# Required work:
Word for word, restate the data that follows, omitting the images.

****************************************

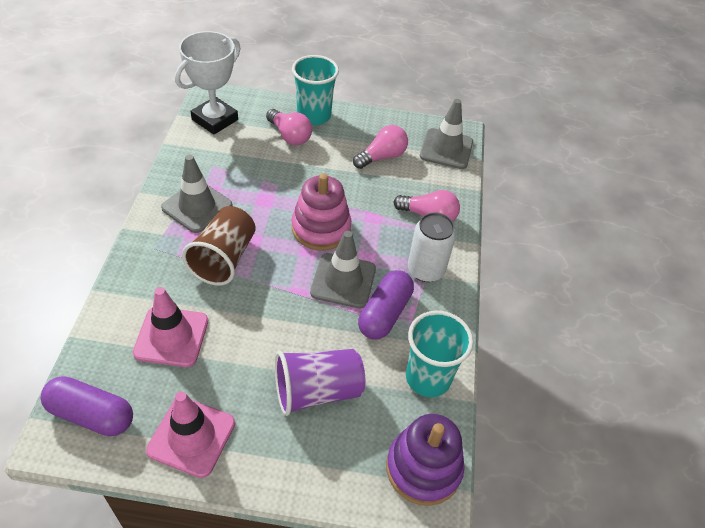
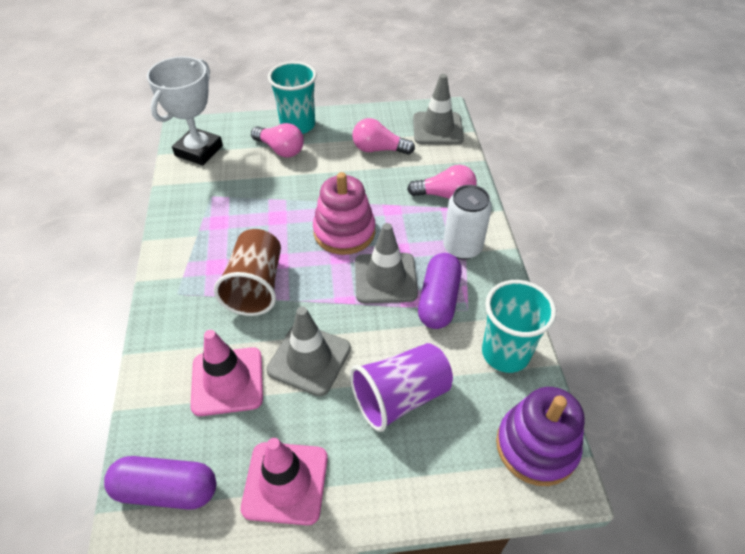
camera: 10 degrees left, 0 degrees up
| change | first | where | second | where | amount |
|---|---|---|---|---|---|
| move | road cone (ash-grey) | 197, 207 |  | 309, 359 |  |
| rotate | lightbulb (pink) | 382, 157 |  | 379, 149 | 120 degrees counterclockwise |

****************************************

# Solved problem:
camera: 10 degrees left, 0 degrees up
| change | first | where | second | where | amount |
|---|---|---|---|---|---|
| move | road cone (ash-grey) | 197, 207 |  | 309, 359 |  |
| rotate | lightbulb (pink) | 382, 157 |  | 379, 149 | 120 degrees counterclockwise |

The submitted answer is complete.